--- START ---

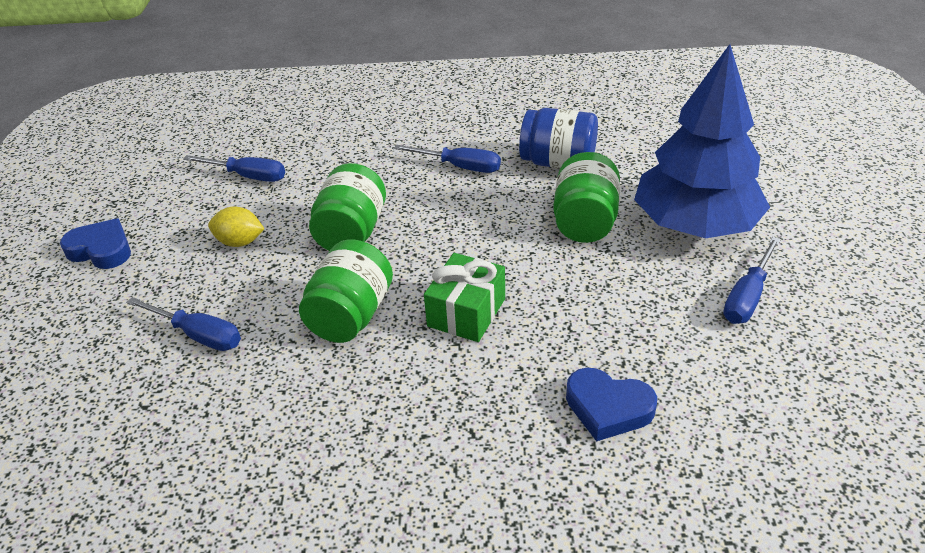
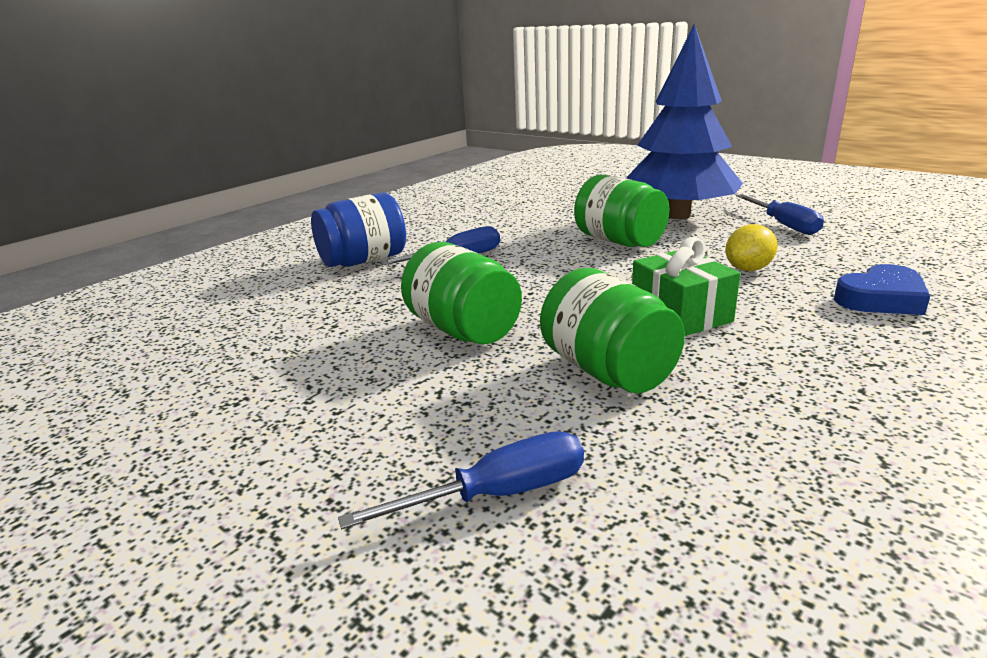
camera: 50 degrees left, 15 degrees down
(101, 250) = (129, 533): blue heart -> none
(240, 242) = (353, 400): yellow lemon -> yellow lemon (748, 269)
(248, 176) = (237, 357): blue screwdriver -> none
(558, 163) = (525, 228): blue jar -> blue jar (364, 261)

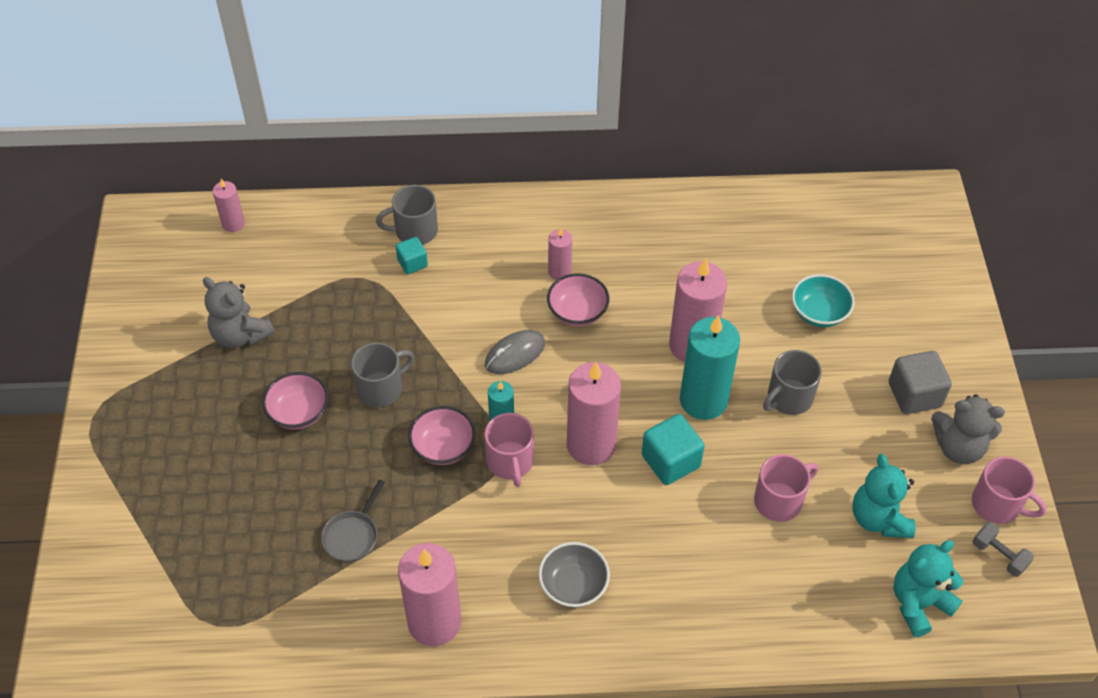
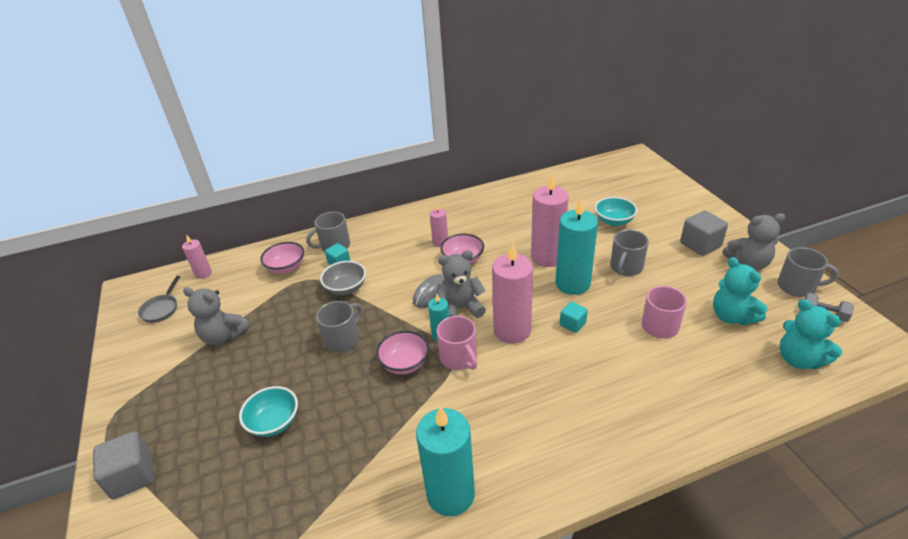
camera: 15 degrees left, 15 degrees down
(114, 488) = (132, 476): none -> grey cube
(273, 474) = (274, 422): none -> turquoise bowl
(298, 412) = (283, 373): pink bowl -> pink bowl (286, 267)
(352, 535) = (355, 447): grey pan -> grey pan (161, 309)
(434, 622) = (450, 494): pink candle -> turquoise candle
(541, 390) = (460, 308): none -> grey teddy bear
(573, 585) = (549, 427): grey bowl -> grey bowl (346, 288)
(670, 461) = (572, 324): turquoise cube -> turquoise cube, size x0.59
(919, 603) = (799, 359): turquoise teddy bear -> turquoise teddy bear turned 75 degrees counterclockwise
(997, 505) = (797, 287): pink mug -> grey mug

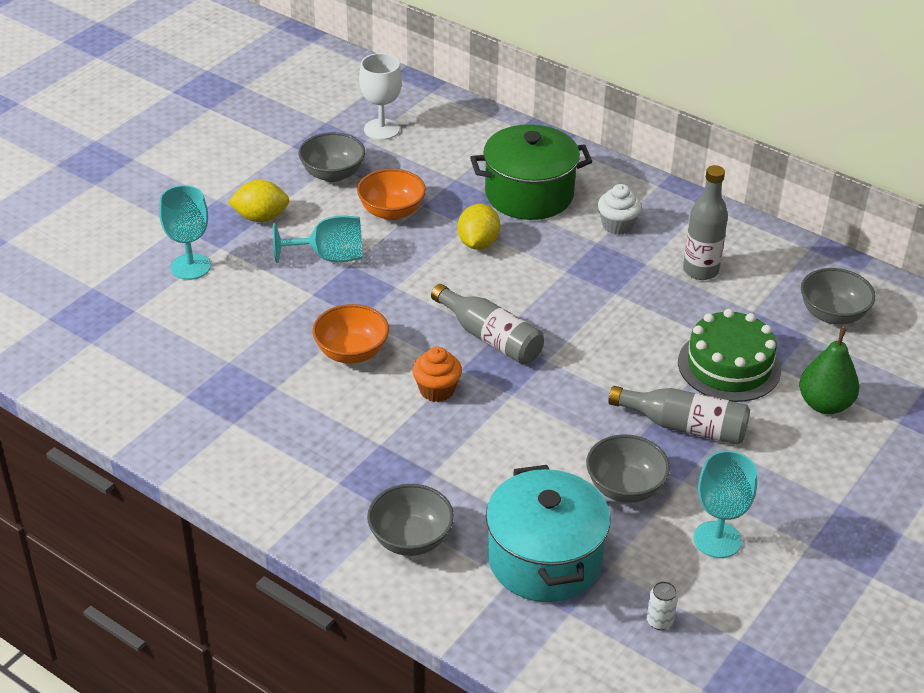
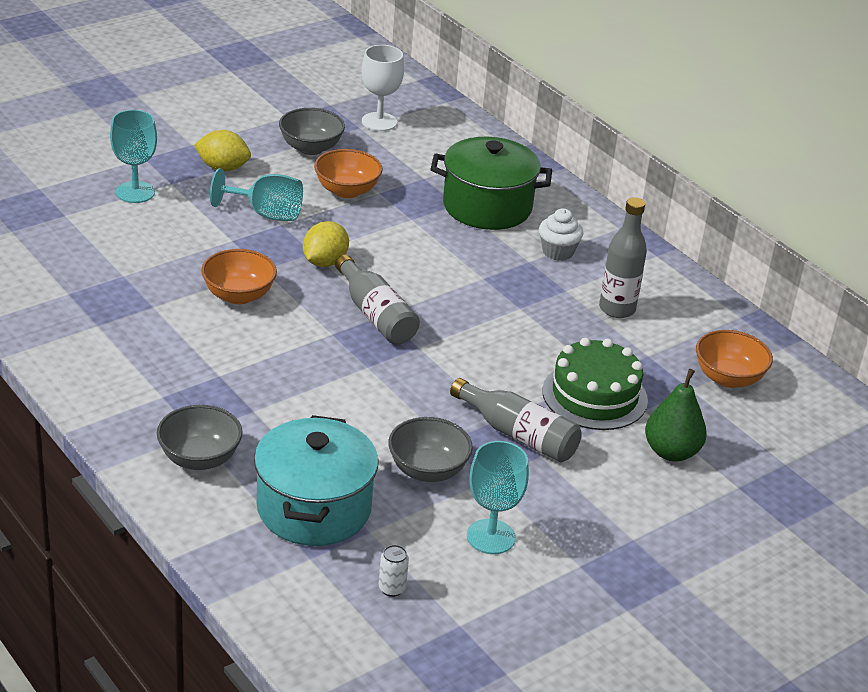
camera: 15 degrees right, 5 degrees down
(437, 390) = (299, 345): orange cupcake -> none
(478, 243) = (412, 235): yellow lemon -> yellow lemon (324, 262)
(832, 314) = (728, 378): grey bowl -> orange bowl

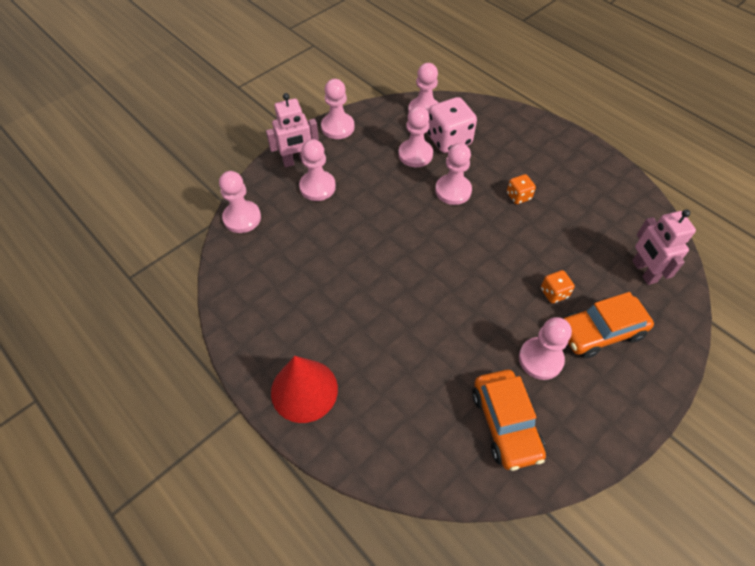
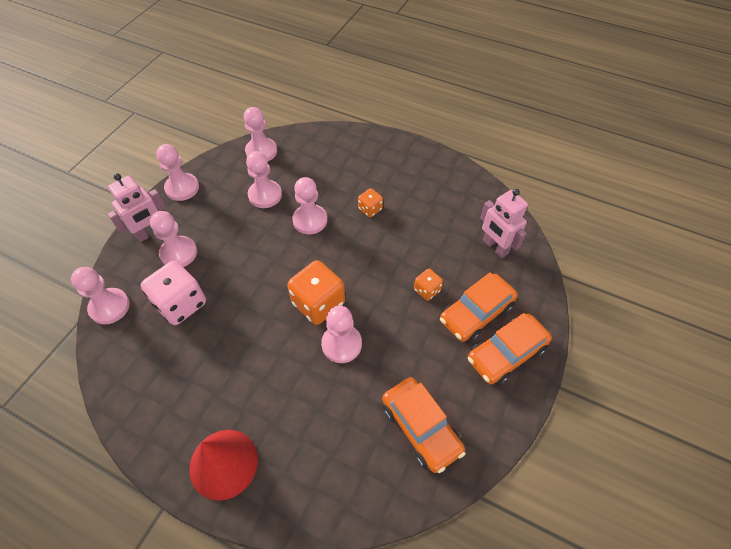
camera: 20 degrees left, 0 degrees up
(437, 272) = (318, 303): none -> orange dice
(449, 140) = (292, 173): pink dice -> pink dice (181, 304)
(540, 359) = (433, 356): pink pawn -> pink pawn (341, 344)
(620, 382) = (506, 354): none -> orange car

--- END ---

Assigned task:
Set every record down exactly, omitting pictures.

Solution:
camera: 50 degrees left, 15 degrees down
(101, 250) = (129, 533): blue heart -> none
(240, 242) = (353, 400): yellow lemon -> yellow lemon (748, 269)
(248, 176) = (237, 357): blue screwdriver -> none
(558, 163) = (525, 228): blue jar -> blue jar (364, 261)

camera: 15 degrees left, 15 degrees down
(114, 488) = (132, 476): none -> grey cube
(273, 474) = (274, 422): none -> turquoise bowl
(298, 412) = (283, 373): pink bowl -> pink bowl (286, 267)
(352, 535) = (355, 447): grey pan -> grey pan (161, 309)
(434, 622) = (450, 494): pink candle -> turquoise candle
(541, 390) = (460, 308): none -> grey teddy bear
(573, 585) = (549, 427): grey bowl -> grey bowl (346, 288)
(670, 461) = (572, 324): turquoise cube -> turquoise cube, size x0.59
(919, 603) = (799, 359): turquoise teddy bear -> turquoise teddy bear turned 75 degrees counterclockwise
(997, 505) = (797, 287): pink mug -> grey mug

camera: 15 degrees right, 5 degrees down
(437, 390) = (299, 345): orange cupcake -> none
(478, 243) = (412, 235): yellow lemon -> yellow lemon (324, 262)
(832, 314) = (728, 378): grey bowl -> orange bowl

camera: 20 degrees left, 0 degrees up
(437, 272) = (318, 303): none -> orange dice
(449, 140) = (292, 173): pink dice -> pink dice (181, 304)
(540, 359) = (433, 356): pink pawn -> pink pawn (341, 344)
(620, 382) = (506, 354): none -> orange car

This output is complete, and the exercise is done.